PROBLEM REQUIREMENTS
Look through the records, and wherever the string "AGND" turns up, copy out that line.

DATA FOR THE TASK
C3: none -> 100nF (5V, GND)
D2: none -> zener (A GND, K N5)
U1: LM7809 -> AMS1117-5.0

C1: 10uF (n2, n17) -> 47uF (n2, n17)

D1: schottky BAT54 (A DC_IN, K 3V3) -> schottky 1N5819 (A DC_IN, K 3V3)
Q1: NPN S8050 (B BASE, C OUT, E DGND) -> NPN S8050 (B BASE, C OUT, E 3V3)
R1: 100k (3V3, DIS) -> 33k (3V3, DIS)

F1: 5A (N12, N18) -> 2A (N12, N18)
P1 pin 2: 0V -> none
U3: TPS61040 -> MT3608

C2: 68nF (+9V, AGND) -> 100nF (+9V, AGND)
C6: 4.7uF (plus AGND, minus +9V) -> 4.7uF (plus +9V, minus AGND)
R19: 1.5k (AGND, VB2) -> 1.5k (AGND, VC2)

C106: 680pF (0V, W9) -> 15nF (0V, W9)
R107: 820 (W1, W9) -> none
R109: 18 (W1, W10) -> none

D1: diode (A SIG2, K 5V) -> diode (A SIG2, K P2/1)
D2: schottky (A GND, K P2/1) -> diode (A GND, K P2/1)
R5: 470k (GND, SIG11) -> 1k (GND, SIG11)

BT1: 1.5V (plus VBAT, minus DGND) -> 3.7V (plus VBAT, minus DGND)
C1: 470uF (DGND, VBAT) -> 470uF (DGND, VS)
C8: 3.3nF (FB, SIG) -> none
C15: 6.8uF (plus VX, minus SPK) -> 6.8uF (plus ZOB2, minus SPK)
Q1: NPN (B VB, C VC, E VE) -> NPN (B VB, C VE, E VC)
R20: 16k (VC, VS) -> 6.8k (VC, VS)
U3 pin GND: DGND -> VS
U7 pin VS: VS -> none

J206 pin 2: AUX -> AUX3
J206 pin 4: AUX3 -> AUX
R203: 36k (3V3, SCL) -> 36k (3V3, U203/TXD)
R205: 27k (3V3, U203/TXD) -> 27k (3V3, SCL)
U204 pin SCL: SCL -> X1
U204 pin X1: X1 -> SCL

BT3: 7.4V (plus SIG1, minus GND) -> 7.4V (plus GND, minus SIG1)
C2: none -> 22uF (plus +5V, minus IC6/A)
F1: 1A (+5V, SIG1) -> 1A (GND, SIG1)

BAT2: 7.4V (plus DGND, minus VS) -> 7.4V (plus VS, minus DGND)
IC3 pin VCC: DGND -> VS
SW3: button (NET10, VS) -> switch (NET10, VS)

EXERCISE ANSWER
C2: 68nF (+9V, AGND) -> 100nF (+9V, AGND)
C6: 4.7uF (plus AGND, minus +9V) -> 4.7uF (plus +9V, minus AGND)
R19: 1.5k (AGND, VB2) -> 1.5k (AGND, VC2)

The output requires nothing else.